_Exercise inputs_

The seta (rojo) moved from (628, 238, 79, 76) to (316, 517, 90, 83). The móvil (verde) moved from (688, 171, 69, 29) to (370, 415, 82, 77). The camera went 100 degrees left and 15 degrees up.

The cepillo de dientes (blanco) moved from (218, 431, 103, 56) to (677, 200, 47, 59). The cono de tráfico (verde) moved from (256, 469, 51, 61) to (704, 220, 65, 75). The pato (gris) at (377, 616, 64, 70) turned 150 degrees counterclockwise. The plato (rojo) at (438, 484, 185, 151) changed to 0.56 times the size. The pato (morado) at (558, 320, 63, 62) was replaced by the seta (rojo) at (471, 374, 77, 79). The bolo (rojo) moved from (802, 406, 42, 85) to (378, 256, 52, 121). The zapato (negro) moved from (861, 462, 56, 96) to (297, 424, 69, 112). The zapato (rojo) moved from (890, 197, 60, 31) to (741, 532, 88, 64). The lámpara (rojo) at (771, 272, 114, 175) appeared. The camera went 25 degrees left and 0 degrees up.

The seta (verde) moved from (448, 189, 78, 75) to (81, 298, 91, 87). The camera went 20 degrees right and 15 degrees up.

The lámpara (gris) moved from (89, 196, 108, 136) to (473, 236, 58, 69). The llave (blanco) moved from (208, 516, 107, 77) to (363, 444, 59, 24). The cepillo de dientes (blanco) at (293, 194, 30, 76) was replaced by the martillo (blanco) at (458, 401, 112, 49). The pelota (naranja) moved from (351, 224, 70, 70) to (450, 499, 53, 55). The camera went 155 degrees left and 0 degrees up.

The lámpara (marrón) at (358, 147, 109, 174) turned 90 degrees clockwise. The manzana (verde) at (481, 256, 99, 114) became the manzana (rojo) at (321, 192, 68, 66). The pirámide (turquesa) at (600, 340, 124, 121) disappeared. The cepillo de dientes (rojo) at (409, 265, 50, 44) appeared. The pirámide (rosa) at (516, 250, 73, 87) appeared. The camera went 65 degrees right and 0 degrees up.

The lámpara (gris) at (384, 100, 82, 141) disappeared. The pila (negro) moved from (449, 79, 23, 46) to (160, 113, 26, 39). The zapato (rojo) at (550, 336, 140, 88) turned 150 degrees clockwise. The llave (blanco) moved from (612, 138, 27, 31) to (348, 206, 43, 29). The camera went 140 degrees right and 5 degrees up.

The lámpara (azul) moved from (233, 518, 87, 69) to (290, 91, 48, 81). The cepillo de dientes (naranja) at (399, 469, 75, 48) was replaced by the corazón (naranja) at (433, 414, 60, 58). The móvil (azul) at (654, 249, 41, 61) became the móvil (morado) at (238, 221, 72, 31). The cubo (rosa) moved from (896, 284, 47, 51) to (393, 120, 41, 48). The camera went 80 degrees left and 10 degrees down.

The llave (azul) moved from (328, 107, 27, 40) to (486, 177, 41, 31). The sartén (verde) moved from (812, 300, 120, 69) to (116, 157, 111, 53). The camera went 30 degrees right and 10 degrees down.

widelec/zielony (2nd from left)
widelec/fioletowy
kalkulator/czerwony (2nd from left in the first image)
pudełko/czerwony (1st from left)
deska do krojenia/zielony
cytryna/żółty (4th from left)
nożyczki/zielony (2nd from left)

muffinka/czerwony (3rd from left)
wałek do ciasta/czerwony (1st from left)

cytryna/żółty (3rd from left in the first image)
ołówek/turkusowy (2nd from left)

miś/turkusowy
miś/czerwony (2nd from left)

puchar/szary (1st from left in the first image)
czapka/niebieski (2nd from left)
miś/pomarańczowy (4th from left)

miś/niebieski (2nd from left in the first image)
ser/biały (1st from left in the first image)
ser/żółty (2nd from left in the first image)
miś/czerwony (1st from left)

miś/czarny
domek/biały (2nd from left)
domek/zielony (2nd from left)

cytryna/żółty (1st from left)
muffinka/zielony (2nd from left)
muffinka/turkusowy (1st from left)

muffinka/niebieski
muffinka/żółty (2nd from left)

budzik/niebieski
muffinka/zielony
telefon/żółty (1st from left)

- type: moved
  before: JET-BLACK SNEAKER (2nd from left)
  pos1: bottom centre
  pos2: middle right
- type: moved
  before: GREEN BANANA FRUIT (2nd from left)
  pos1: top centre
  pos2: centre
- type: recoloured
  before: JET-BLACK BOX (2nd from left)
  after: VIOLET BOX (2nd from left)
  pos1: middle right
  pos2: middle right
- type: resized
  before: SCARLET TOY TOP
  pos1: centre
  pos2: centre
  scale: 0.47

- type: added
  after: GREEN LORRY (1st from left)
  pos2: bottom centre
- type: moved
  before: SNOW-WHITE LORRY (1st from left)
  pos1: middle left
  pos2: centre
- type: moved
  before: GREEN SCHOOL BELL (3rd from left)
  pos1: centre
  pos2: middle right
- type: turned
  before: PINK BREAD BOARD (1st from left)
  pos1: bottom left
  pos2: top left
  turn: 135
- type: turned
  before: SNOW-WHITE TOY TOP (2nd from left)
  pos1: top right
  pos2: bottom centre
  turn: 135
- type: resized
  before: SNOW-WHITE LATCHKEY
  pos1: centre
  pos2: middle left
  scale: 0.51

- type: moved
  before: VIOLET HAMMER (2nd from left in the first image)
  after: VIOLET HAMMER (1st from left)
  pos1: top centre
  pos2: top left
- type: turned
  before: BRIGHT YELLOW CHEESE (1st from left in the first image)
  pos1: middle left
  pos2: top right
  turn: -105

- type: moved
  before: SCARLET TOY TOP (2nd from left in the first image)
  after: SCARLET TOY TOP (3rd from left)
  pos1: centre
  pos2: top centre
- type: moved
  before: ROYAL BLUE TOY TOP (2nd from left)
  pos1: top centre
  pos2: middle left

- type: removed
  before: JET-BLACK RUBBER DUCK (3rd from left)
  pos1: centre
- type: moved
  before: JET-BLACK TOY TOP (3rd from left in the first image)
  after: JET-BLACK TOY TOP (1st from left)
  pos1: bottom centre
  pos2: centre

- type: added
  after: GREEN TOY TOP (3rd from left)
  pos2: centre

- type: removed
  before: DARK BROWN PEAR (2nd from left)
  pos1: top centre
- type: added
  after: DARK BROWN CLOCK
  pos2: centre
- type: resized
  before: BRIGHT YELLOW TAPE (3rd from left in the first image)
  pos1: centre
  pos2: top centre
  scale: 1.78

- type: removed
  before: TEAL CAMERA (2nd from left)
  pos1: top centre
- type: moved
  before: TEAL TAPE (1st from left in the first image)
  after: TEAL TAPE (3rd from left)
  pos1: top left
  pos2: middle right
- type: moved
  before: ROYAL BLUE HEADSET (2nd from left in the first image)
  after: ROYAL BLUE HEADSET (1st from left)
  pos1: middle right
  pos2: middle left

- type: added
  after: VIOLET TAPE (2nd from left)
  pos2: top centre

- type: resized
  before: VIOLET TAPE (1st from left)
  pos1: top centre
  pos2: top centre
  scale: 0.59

_Work item_
Above are the entries; return each one exactly.

_Response area_
The seta (rojo) moved from (628, 238, 79, 76) to (316, 517, 90, 83). The móvil (verde) moved from (688, 171, 69, 29) to (370, 415, 82, 77). The camera went 100 degrees left and 15 degrees up.

The cepillo de dientes (blanco) moved from (218, 431, 103, 56) to (677, 200, 47, 59). The cono de tráfico (verde) moved from (256, 469, 51, 61) to (704, 220, 65, 75). The pato (gris) at (377, 616, 64, 70) turned 150 degrees counterclockwise. The plato (rojo) at (438, 484, 185, 151) changed to 0.56 times the size. The pato (morado) at (558, 320, 63, 62) was replaced by the seta (rojo) at (471, 374, 77, 79). The bolo (rojo) moved from (802, 406, 42, 85) to (378, 256, 52, 121). The zapato (negro) moved from (861, 462, 56, 96) to (297, 424, 69, 112). The zapato (rojo) moved from (890, 197, 60, 31) to (741, 532, 88, 64). The lámpara (rojo) at (771, 272, 114, 175) appeared. The camera went 25 degrees left and 0 degrees up.

The seta (verde) moved from (448, 189, 78, 75) to (81, 298, 91, 87). The camera went 20 degrees right and 15 degrees up.

The lámpara (gris) moved from (89, 196, 108, 136) to (473, 236, 58, 69). The llave (blanco) moved from (208, 516, 107, 77) to (363, 444, 59, 24). The cepillo de dientes (blanco) at (293, 194, 30, 76) was replaced by the martillo (blanco) at (458, 401, 112, 49). The pelota (naranja) moved from (351, 224, 70, 70) to (450, 499, 53, 55). The camera went 155 degrees left and 0 degrees up.

The lámpara (marrón) at (358, 147, 109, 174) turned 90 degrees clockwise. The manzana (verde) at (481, 256, 99, 114) became the manzana (rojo) at (321, 192, 68, 66). The pirámide (turquesa) at (600, 340, 124, 121) disappeared. The cepillo de dientes (rojo) at (409, 265, 50, 44) appeared. The pirámide (rosa) at (516, 250, 73, 87) appeared. The camera went 65 degrees right and 0 degrees up.

The lámpara (gris) at (384, 100, 82, 141) disappeared. The pila (negro) moved from (449, 79, 23, 46) to (160, 113, 26, 39). The zapato (rojo) at (550, 336, 140, 88) turned 150 degrees clockwise. The llave (blanco) moved from (612, 138, 27, 31) to (348, 206, 43, 29). The camera went 140 degrees right and 5 degrees up.

The lámpara (azul) moved from (233, 518, 87, 69) to (290, 91, 48, 81). The cepillo de dientes (naranja) at (399, 469, 75, 48) was replaced by the corazón (naranja) at (433, 414, 60, 58). The móvil (azul) at (654, 249, 41, 61) became the móvil (morado) at (238, 221, 72, 31). The cubo (rosa) moved from (896, 284, 47, 51) to (393, 120, 41, 48). The camera went 80 degrees left and 10 degrees down.

The llave (azul) moved from (328, 107, 27, 40) to (486, 177, 41, 31). The sartén (verde) moved from (812, 300, 120, 69) to (116, 157, 111, 53). The camera went 30 degrees right and 10 degrees down.

widelec/zielony (2nd from left)
widelec/fioletowy
kalkulator/czerwony (2nd from left in the first image)
pudełko/czerwony (1st from left)
deska do krojenia/zielony
cytryna/żółty (4th from left)
nożyczki/zielony (2nd from left)

muffinka/czerwony (3rd from left)
wałek do ciasta/czerwony (1st from left)

cytryna/żółty (3rd from left in the first image)
ołówek/turkusowy (2nd from left)

miś/turkusowy
miś/czerwony (2nd from left)

puchar/szary (1st from left in the first image)
czapka/niebieski (2nd from left)
miś/pomarańczowy (4th from left)

miś/niebieski (2nd from left in the first image)
ser/biały (1st from left in the first image)
ser/żółty (2nd from left in the first image)
miś/czerwony (1st from left)

miś/czarny
domek/biały (2nd from left)
domek/zielony (2nd from left)

cytryna/żółty (1st from left)
muffinka/zielony (2nd from left)
muffinka/turkusowy (1st from left)

muffinka/niebieski
muffinka/żółty (2nd from left)

budzik/niebieski
muffinka/zielony
telefon/żółty (1st from left)

- type: moved
  before: JET-BLACK SNEAKER (2nd from left)
  pos1: bottom centre
  pos2: middle right
- type: moved
  before: GREEN BANANA FRUIT (2nd from left)
  pos1: top centre
  pos2: centre
- type: recoloured
  before: JET-BLACK BOX (2nd from left)
  after: VIOLET BOX (2nd from left)
  pos1: middle right
  pos2: middle right
- type: resized
  before: SCARLET TOY TOP
  pos1: centre
  pos2: centre
  scale: 0.47

- type: added
  after: GREEN LORRY (1st from left)
  pos2: bottom centre
- type: moved
  before: SNOW-WHITE LORRY (1st from left)
  pos1: middle left
  pos2: centre
- type: moved
  before: GREEN SCHOOL BELL (3rd from left)
  pos1: centre
  pos2: middle right
- type: turned
  before: PINK BREAD BOARD (1st from left)
  pos1: bottom left
  pos2: top left
  turn: 135
- type: turned
  before: SNOW-WHITE TOY TOP (2nd from left)
  pos1: top right
  pos2: bottom centre
  turn: 135
- type: resized
  before: SNOW-WHITE LATCHKEY
  pos1: centre
  pos2: middle left
  scale: 0.51

- type: moved
  before: VIOLET HAMMER (2nd from left in the first image)
  after: VIOLET HAMMER (1st from left)
  pos1: top centre
  pos2: top left
- type: turned
  before: BRIGHT YELLOW CHEESE (1st from left in the first image)
  pos1: middle left
  pos2: top right
  turn: -105

- type: moved
  before: SCARLET TOY TOP (2nd from left in the first image)
  after: SCARLET TOY TOP (3rd from left)
  pos1: centre
  pos2: top centre
- type: moved
  before: ROYAL BLUE TOY TOP (2nd from left)
  pos1: top centre
  pos2: middle left

- type: removed
  before: JET-BLACK RUBBER DUCK (3rd from left)
  pos1: centre
- type: moved
  before: JET-BLACK TOY TOP (3rd from left in the first image)
  after: JET-BLACK TOY TOP (1st from left)
  pos1: bottom centre
  pos2: centre

- type: added
  after: GREEN TOY TOP (3rd from left)
  pos2: centre

- type: removed
  before: DARK BROWN PEAR (2nd from left)
  pos1: top centre
- type: added
  after: DARK BROWN CLOCK
  pos2: centre
- type: resized
  before: BRIGHT YELLOW TAPE (3rd from left in the first image)
  pos1: centre
  pos2: top centre
  scale: 1.78

- type: removed
  before: TEAL CAMERA (2nd from left)
  pos1: top centre
- type: moved
  before: TEAL TAPE (1st from left in the first image)
  after: TEAL TAPE (3rd from left)
  pos1: top left
  pos2: middle right
- type: moved
  before: ROYAL BLUE HEADSET (2nd from left in the first image)
  after: ROYAL BLUE HEADSET (1st from left)
  pos1: middle right
  pos2: middle left

- type: added
  after: VIOLET TAPE (2nd from left)
  pos2: top centre

- type: resized
  before: VIOLET TAPE (1st from left)
  pos1: top centre
  pos2: top centre
  scale: 0.59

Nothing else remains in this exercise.